EXERCISE GOAL: Write out the full set of records exactly. Any pictures in them do not belong in the copy.

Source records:
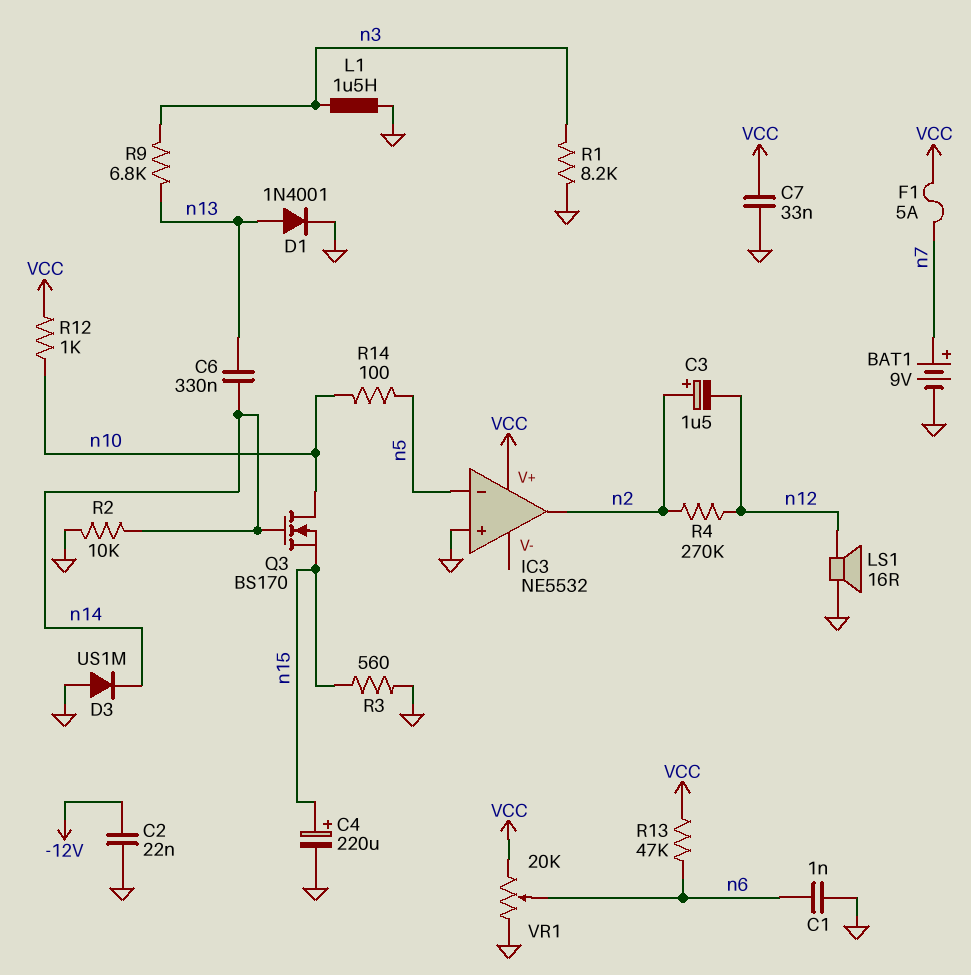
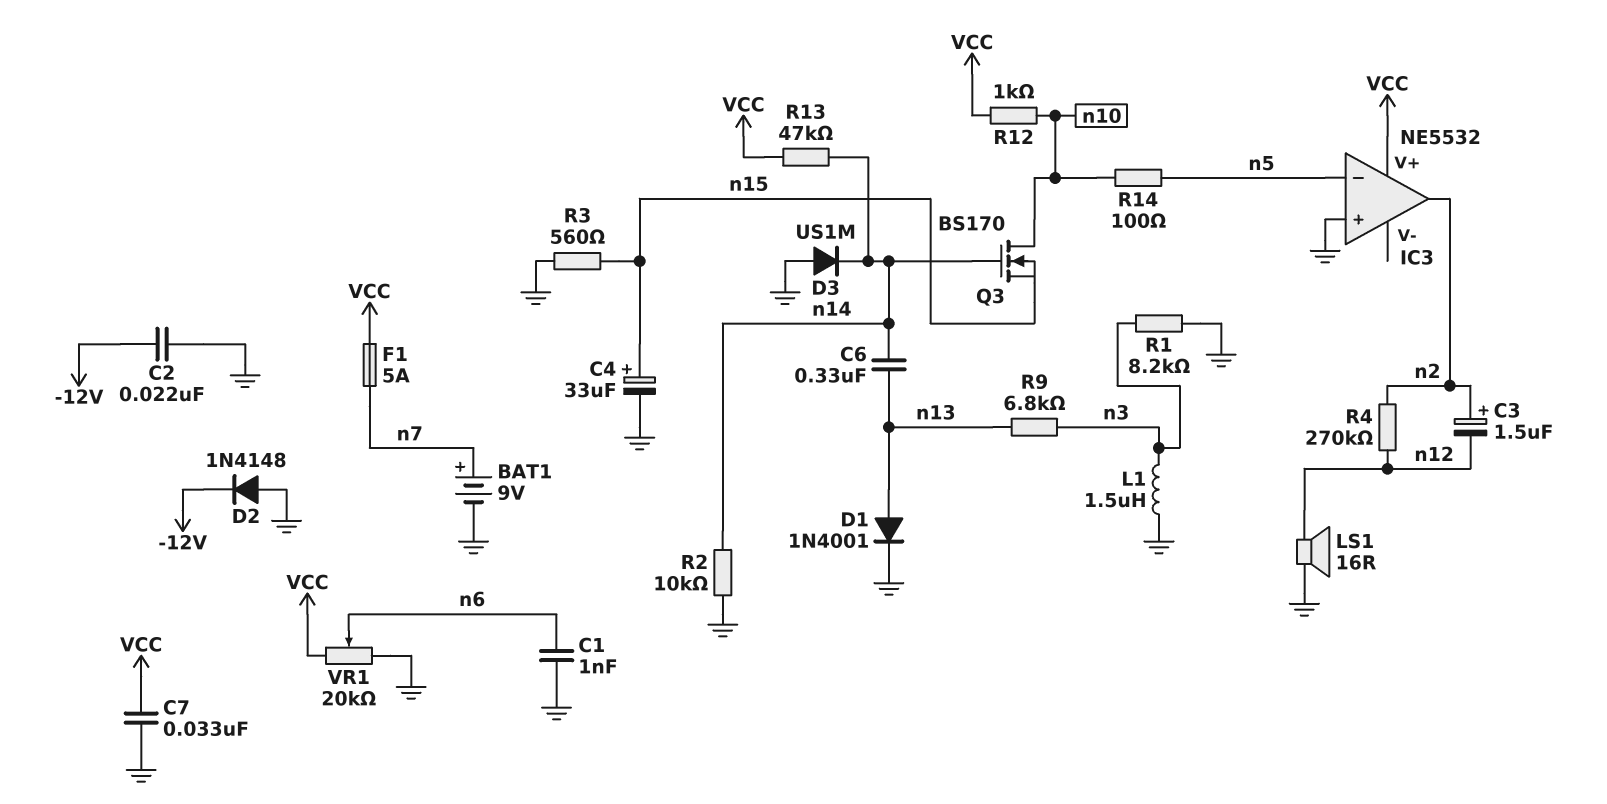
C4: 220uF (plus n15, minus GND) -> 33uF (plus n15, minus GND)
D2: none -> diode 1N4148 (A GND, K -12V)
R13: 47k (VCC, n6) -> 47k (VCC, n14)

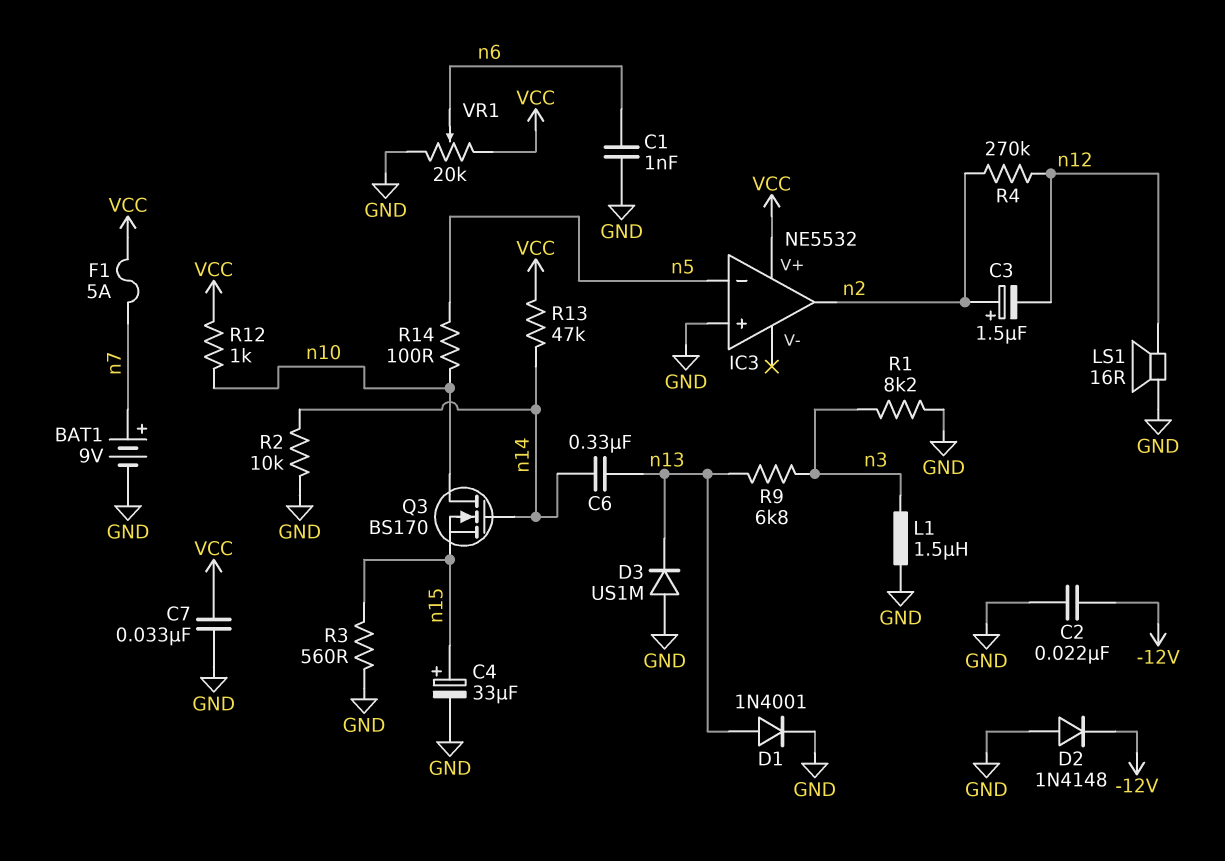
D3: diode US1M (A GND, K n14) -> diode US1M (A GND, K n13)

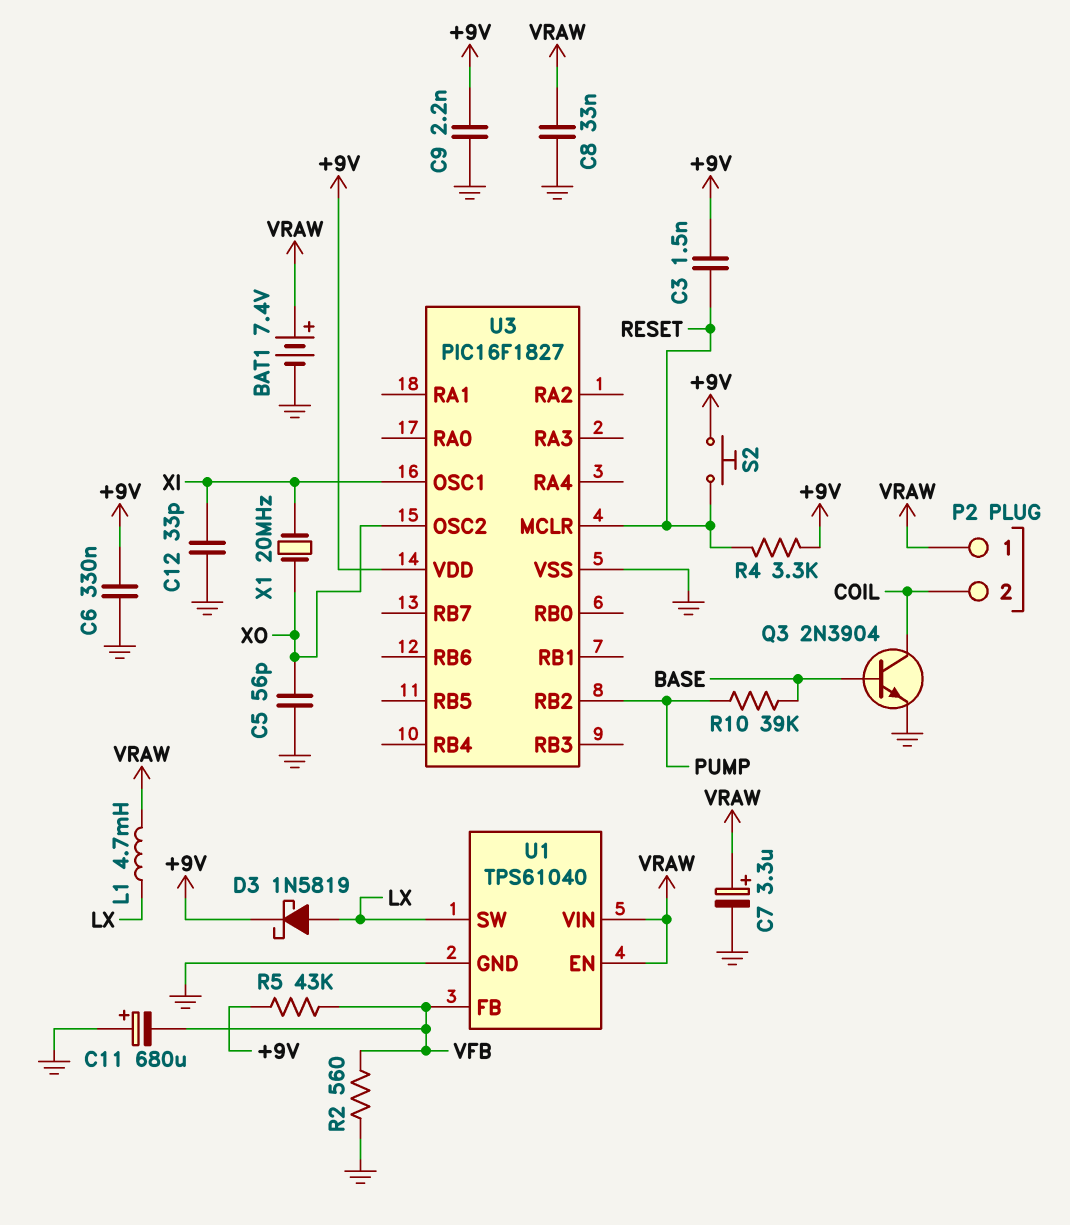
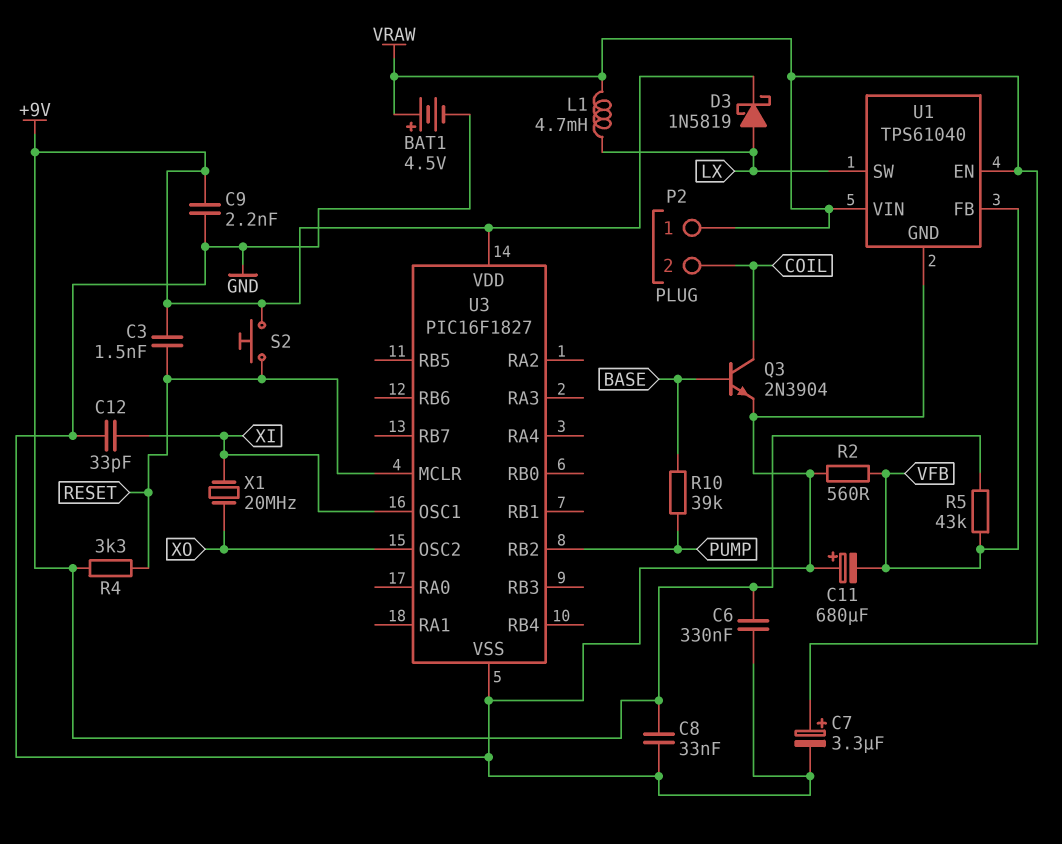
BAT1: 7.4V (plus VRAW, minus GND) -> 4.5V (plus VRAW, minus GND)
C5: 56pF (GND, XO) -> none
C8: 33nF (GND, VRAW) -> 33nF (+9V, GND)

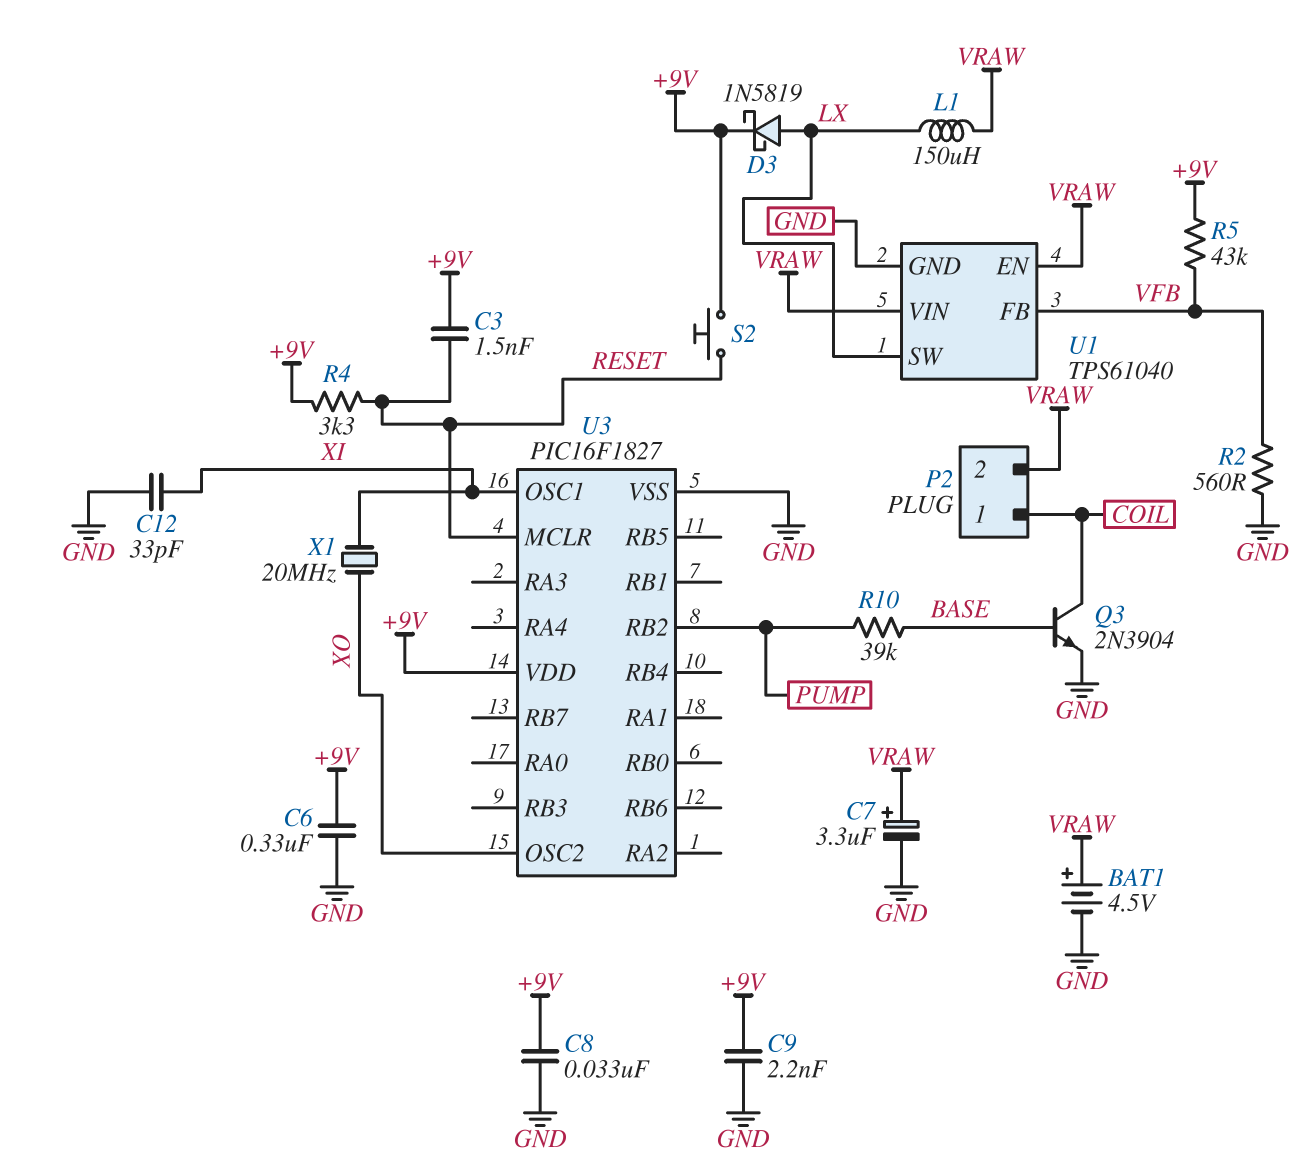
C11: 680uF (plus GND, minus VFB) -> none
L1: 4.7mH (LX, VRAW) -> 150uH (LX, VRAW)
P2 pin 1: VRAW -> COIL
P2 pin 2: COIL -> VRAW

THE ANSWER:
C4: 220uF (plus n15, minus GND) -> 33uF (plus n15, minus GND)
D2: none -> diode 1N4148 (A GND, K -12V)
R13: 47k (VCC, n6) -> 47k (VCC, n14)

D3: diode US1M (A GND, K n14) -> diode US1M (A GND, K n13)

BAT1: 7.4V (plus VRAW, minus GND) -> 4.5V (plus VRAW, minus GND)
C5: 56pF (GND, XO) -> none
C8: 33nF (GND, VRAW) -> 33nF (+9V, GND)

C11: 680uF (plus GND, minus VFB) -> none
L1: 4.7mH (LX, VRAW) -> 150uH (LX, VRAW)
P2 pin 1: VRAW -> COIL
P2 pin 2: COIL -> VRAW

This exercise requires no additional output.